[Given records — start]

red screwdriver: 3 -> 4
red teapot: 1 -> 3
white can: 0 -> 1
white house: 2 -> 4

[Given records — finish]
[Given records — start]

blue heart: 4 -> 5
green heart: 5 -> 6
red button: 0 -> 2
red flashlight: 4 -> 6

[Given records — finish]
[Given records — start]

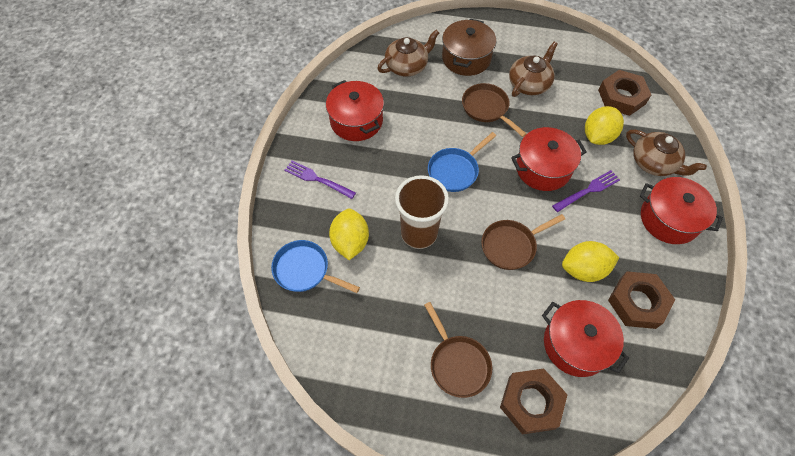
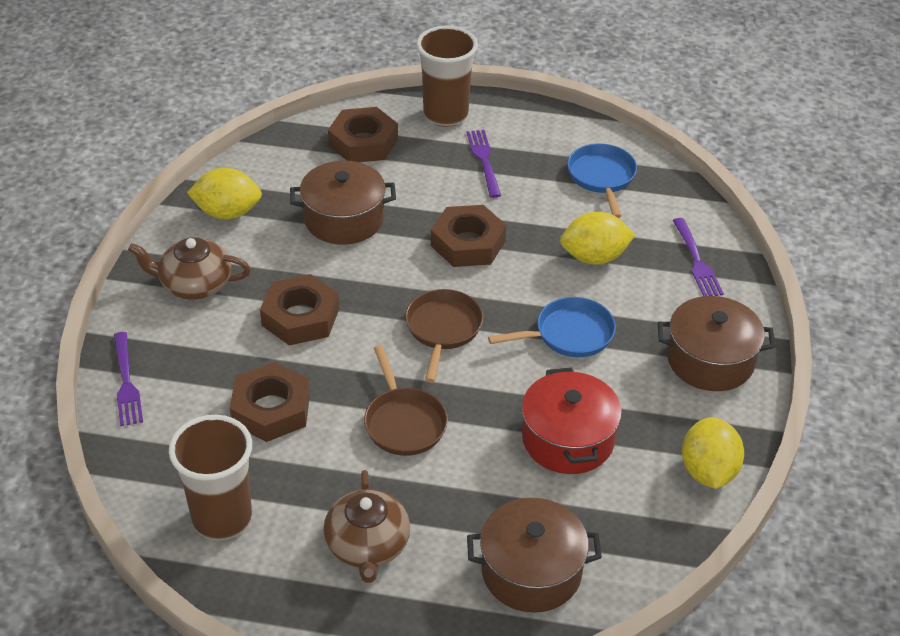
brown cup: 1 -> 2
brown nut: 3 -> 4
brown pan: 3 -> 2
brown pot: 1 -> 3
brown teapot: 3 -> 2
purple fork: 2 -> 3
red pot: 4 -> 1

[Given records — finish]

■ **Requirement**
Write out exactly the lines above between the line with "red screwdriver: 3 -> 4" and the line with "white house: 2 -> 4", inclusive, and nothing beyond them.

■ **Completed task**
red screwdriver: 3 -> 4
red teapot: 1 -> 3
white can: 0 -> 1
white house: 2 -> 4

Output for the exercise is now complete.